Goal of the exercise
Return the lines below exactly as they appear, please, starting with the first and ending with the one that contains "(120, 160) = (136, 308): white pot -> none".

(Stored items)
-*-*-

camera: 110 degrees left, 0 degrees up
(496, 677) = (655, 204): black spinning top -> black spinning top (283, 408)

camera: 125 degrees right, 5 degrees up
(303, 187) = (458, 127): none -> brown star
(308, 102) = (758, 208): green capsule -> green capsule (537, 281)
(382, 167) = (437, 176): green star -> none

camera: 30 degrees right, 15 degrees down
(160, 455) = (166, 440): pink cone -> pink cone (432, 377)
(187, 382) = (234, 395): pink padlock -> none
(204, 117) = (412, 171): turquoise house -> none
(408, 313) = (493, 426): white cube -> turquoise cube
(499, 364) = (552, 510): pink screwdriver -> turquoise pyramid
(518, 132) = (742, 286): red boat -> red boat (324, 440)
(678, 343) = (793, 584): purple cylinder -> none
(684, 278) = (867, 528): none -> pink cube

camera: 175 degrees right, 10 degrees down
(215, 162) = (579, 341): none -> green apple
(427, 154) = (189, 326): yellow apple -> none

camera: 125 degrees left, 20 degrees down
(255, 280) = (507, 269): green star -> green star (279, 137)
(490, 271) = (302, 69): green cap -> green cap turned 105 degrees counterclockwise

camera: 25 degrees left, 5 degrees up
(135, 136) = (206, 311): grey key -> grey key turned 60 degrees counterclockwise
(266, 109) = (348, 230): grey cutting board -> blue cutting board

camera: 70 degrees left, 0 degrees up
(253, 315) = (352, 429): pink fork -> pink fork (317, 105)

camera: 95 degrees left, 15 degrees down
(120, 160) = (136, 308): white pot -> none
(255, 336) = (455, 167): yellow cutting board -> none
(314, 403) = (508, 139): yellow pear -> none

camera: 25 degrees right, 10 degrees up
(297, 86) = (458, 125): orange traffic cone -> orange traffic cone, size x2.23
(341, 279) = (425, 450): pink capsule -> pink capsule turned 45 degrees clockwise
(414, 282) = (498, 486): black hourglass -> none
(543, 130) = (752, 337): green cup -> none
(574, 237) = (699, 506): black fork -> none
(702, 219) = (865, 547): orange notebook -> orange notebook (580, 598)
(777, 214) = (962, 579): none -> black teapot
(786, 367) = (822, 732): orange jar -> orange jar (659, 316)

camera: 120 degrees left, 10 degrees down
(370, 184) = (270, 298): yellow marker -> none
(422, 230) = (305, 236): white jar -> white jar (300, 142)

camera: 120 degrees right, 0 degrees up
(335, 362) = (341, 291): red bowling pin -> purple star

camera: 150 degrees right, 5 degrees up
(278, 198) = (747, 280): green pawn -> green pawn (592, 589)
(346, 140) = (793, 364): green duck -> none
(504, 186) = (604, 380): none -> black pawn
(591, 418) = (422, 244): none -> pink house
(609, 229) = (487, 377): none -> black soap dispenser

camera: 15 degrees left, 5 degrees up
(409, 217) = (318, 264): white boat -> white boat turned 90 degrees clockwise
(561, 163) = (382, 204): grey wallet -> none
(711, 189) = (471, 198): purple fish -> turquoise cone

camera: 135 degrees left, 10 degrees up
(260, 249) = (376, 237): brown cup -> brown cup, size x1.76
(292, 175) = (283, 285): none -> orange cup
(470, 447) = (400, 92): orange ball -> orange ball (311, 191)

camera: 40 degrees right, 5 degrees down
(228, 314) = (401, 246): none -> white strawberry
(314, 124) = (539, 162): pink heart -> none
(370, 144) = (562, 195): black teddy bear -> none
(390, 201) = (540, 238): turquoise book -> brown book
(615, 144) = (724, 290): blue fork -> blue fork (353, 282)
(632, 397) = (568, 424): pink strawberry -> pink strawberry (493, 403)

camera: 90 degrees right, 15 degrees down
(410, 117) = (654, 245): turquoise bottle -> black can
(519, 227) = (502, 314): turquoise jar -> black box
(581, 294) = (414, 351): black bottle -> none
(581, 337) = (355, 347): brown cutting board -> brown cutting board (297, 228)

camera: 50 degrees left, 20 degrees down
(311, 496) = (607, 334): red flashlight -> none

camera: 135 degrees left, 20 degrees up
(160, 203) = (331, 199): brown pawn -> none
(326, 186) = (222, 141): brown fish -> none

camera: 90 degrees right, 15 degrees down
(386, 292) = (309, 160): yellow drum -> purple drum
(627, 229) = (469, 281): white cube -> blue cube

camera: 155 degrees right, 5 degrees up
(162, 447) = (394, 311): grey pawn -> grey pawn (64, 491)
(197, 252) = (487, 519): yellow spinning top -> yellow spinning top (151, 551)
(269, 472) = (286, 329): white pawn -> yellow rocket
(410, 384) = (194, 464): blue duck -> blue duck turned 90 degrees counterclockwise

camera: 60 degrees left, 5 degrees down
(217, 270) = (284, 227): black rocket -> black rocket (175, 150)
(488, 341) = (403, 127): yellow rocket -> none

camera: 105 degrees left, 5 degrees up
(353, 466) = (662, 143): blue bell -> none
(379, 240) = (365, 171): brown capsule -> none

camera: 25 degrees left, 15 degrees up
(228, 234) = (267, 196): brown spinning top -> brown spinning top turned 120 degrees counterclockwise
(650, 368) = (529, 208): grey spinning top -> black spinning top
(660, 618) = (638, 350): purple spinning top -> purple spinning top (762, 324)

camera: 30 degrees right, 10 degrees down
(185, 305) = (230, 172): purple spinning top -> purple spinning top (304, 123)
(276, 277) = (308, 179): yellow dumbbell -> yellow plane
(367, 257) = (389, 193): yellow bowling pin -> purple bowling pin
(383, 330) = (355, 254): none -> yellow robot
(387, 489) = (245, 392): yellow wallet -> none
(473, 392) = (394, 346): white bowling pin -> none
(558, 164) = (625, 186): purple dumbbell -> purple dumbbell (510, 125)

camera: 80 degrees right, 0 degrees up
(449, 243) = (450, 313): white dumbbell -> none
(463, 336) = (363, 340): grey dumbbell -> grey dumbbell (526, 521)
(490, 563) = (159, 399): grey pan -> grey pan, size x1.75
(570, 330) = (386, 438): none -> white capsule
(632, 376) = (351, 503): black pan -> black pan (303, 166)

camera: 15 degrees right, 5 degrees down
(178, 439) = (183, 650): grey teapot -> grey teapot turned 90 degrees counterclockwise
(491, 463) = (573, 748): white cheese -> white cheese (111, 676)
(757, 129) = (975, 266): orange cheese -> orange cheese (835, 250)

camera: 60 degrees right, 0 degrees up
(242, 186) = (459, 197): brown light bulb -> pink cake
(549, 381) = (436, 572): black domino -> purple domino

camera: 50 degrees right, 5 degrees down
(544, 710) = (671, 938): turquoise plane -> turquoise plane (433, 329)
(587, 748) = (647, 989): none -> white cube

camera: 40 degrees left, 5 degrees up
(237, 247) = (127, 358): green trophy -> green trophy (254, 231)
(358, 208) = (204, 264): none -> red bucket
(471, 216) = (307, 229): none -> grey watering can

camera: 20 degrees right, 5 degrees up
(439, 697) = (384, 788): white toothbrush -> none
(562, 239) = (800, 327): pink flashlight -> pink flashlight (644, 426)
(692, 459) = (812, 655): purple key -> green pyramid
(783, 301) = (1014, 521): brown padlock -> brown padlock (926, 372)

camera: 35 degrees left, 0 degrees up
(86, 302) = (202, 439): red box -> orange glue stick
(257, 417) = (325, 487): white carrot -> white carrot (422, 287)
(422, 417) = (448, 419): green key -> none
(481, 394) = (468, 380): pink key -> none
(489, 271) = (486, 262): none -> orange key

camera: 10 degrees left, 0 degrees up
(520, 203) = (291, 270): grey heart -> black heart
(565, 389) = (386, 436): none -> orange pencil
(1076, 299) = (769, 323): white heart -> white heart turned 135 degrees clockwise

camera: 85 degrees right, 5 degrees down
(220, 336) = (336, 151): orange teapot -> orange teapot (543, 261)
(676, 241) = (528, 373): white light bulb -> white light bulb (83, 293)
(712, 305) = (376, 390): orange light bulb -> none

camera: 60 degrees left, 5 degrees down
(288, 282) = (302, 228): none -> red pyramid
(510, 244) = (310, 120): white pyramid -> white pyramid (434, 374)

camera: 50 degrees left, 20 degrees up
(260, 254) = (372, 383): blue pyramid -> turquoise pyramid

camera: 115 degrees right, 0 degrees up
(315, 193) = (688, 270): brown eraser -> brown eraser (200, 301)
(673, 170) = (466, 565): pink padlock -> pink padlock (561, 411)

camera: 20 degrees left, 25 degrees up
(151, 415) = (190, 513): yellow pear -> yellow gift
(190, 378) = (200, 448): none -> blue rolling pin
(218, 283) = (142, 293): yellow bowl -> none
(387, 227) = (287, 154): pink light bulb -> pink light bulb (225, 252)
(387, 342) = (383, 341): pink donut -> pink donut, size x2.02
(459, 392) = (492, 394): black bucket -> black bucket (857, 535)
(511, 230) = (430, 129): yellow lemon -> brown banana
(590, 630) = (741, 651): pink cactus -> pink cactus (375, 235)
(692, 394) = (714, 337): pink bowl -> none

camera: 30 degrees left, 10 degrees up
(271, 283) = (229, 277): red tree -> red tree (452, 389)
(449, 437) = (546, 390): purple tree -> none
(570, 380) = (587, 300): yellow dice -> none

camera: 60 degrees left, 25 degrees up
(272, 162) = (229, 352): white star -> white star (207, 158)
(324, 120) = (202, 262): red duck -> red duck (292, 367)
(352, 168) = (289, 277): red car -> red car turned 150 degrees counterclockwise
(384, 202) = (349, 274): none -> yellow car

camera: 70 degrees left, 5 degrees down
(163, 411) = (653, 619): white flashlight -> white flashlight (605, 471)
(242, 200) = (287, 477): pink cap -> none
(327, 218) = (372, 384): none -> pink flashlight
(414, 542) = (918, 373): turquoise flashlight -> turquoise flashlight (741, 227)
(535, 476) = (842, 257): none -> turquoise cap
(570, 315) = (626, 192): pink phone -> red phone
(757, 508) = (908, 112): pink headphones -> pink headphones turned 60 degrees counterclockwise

-*-*-

Written answer
camera: 110 degrees left, 0 degrees up
(496, 677) = (655, 204): black spinning top -> black spinning top (283, 408)

camera: 125 degrees right, 5 degrees up
(303, 187) = (458, 127): none -> brown star
(308, 102) = (758, 208): green capsule -> green capsule (537, 281)
(382, 167) = (437, 176): green star -> none

camera: 30 degrees right, 15 degrees down
(160, 455) = (166, 440): pink cone -> pink cone (432, 377)
(187, 382) = (234, 395): pink padlock -> none
(204, 117) = (412, 171): turquoise house -> none
(408, 313) = (493, 426): white cube -> turquoise cube
(499, 364) = (552, 510): pink screwdriver -> turquoise pyramid
(518, 132) = (742, 286): red boat -> red boat (324, 440)
(678, 343) = (793, 584): purple cylinder -> none
(684, 278) = (867, 528): none -> pink cube

camera: 175 degrees right, 10 degrees down
(215, 162) = (579, 341): none -> green apple
(427, 154) = (189, 326): yellow apple -> none

camera: 125 degrees left, 20 degrees down
(255, 280) = (507, 269): green star -> green star (279, 137)
(490, 271) = (302, 69): green cap -> green cap turned 105 degrees counterclockwise

camera: 25 degrees left, 5 degrees up
(135, 136) = (206, 311): grey key -> grey key turned 60 degrees counterclockwise
(266, 109) = (348, 230): grey cutting board -> blue cutting board

camera: 70 degrees left, 0 degrees up
(253, 315) = (352, 429): pink fork -> pink fork (317, 105)

camera: 95 degrees left, 15 degrees down
(120, 160) = (136, 308): white pot -> none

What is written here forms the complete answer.